Activity
Although the entries contain pictures, the copy should hold only their exact text.

═══ Records shown

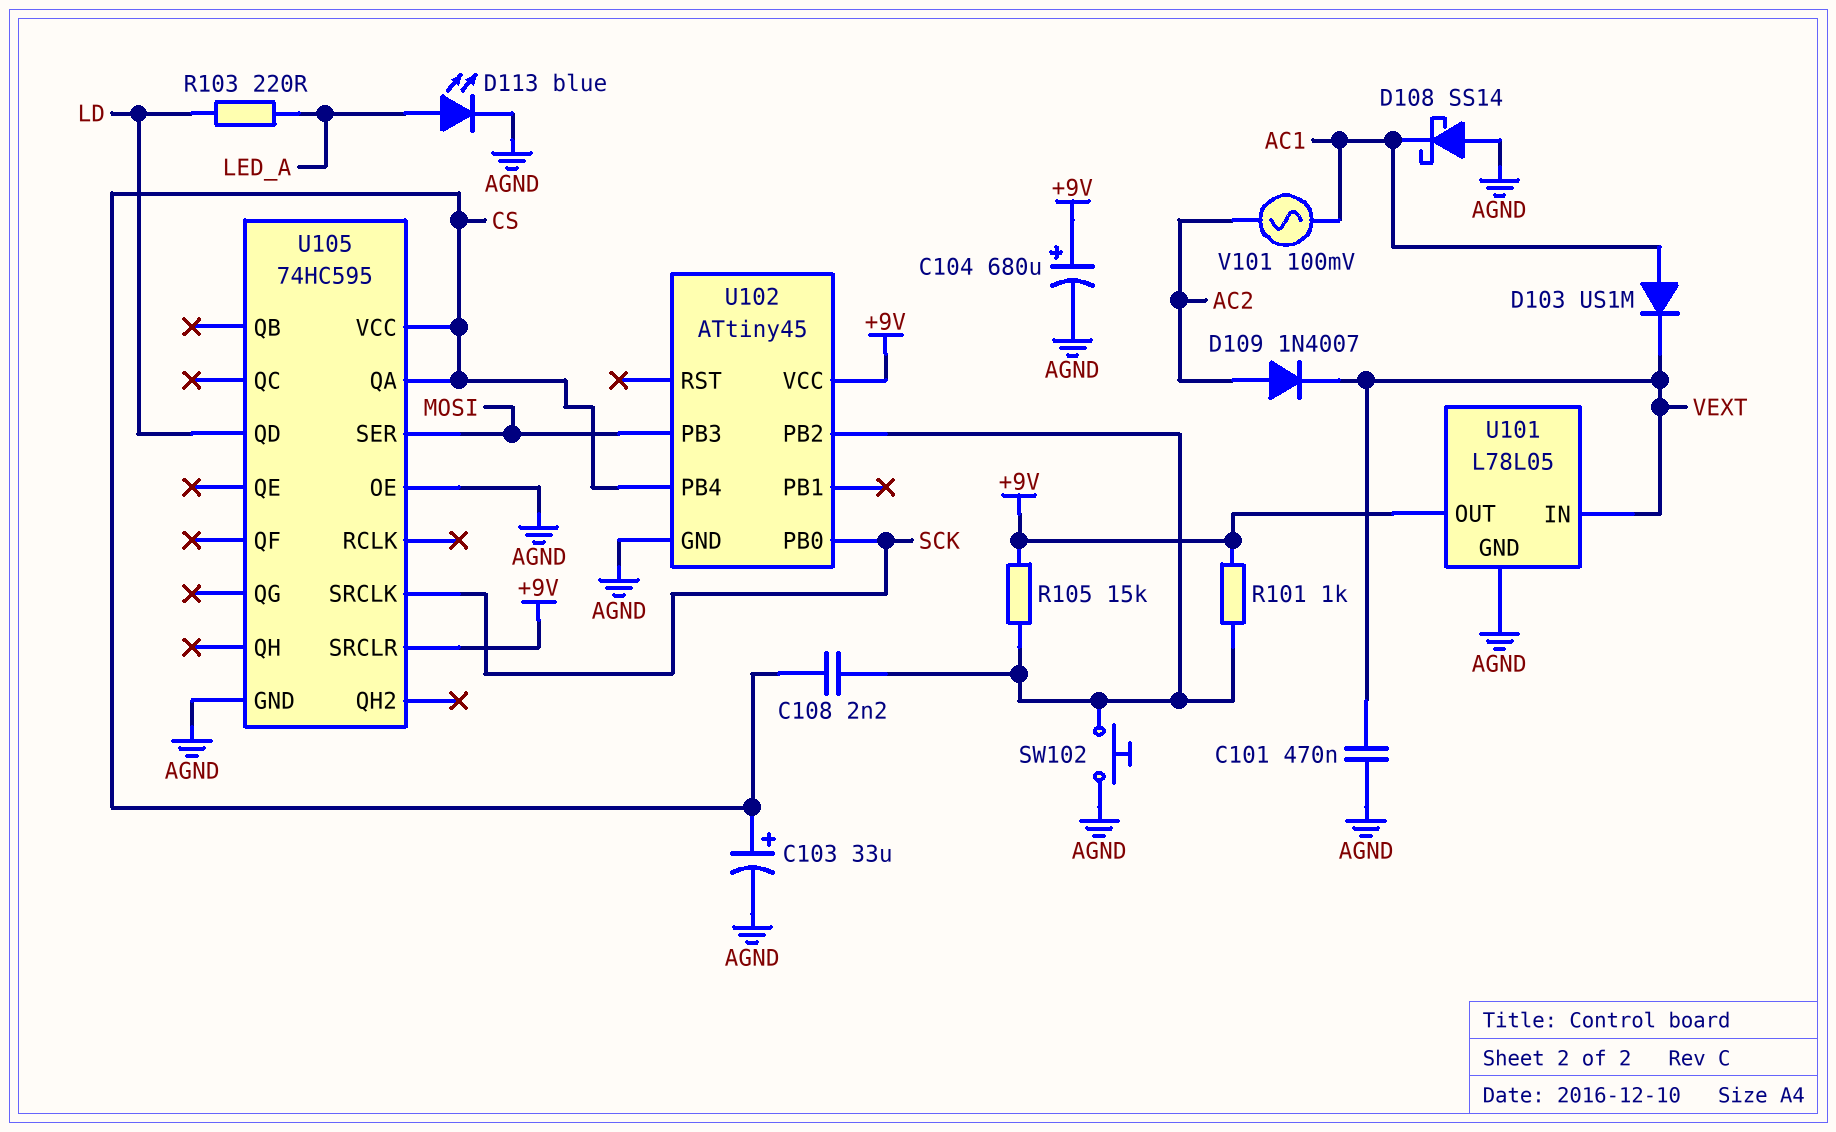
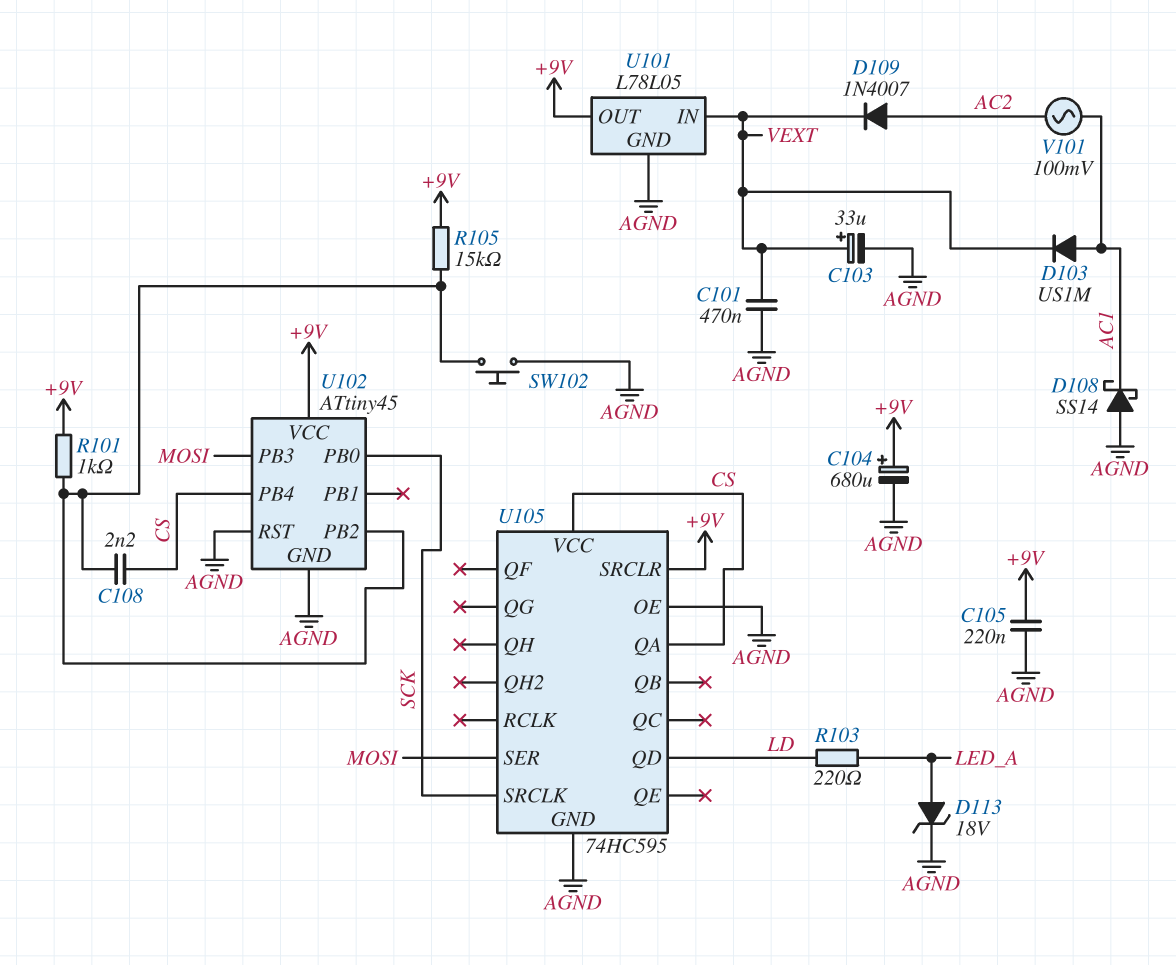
C103: 33uF (plus CS, minus AGND) -> 33uF (plus VEXT, minus AGND)
C105: none -> 220nF (+9V, AGND)
D113: LED blue (A LED_A, K AGND) -> zener 18V (A LED_A, K AGND)
U102 pin RST: none -> AGND

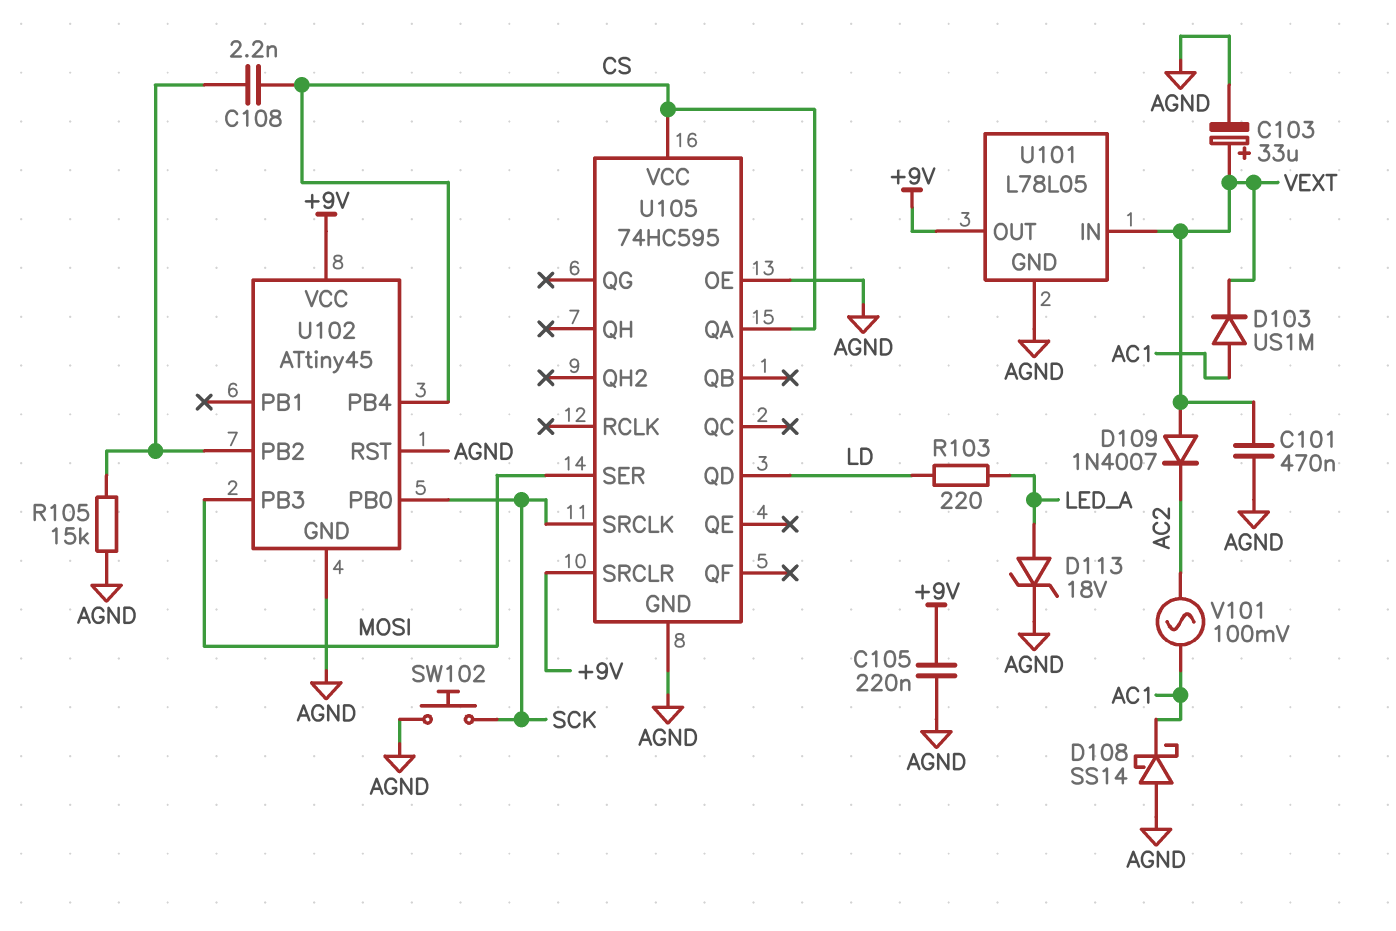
C104: 680uF (plus +9V, minus AGND) -> none
D109: diode 1N4007 (A AC2, K VEXT) -> diode 1N4007 (A VEXT, K AC2)
R101: 1k (+9V, U102/PB2) -> none
R105: 15k (+9V, U102/PB2) -> 15k (AGND, U102/PB2)
SW102: button (AGND, U102/PB2) -> button (AGND, SCK)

══════

Your solution
C103: 33uF (plus CS, minus AGND) -> 33uF (plus VEXT, minus AGND)
C105: none -> 220nF (+9V, AGND)
D113: LED blue (A LED_A, K AGND) -> zener 18V (A LED_A, K AGND)
U102 pin RST: none -> AGND

C104: 680uF (plus +9V, minus AGND) -> none
D109: diode 1N4007 (A AC2, K VEXT) -> diode 1N4007 (A VEXT, K AC2)
R101: 1k (+9V, U102/PB2) -> none
R105: 15k (+9V, U102/PB2) -> 15k (AGND, U102/PB2)
SW102: button (AGND, U102/PB2) -> button (AGND, SCK)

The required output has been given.